> [What to do] Exactly as they appear, retype the lines from the one containing "yellow line: (394, 732) -> (178, 395), moved" through the final line of the data below. Leave pictures out.

> [Information shown]
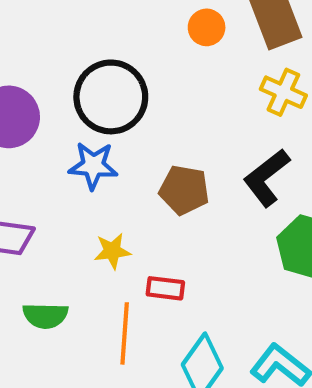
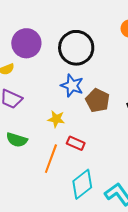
blue star: (93, 166) -> (72, 86), moved

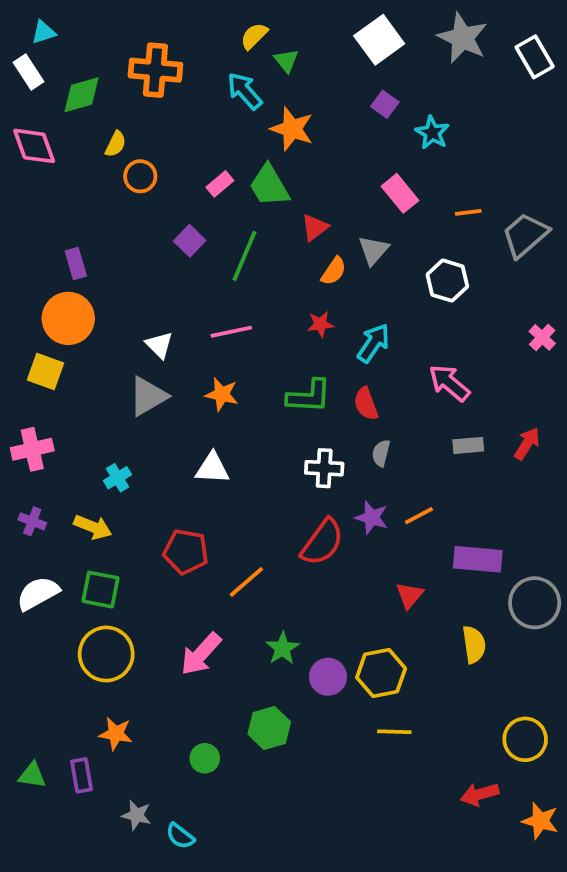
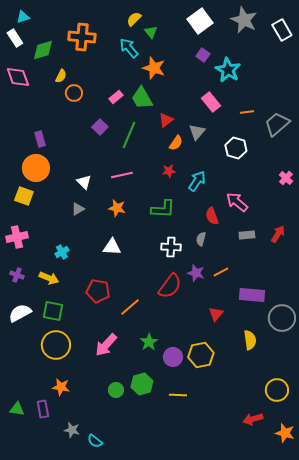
cyan star: (432, 133) -> (228, 70), size x1.4
gray triangle: (148, 396) -> (78, 209), size x0.6
red semicircle: (366, 404) -> (212, 216), moved
yellow line: (394, 732) -> (178, 395), moved
green circle: (205, 758) -> (116, 390), moved

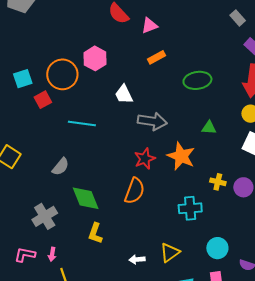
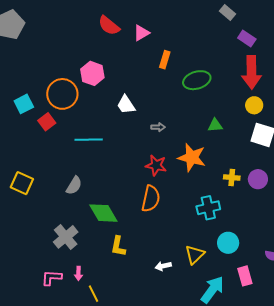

> [Result below]
yellow line: (394, 732) -> (178, 395), moved
green circle: (205, 758) -> (116, 390), moved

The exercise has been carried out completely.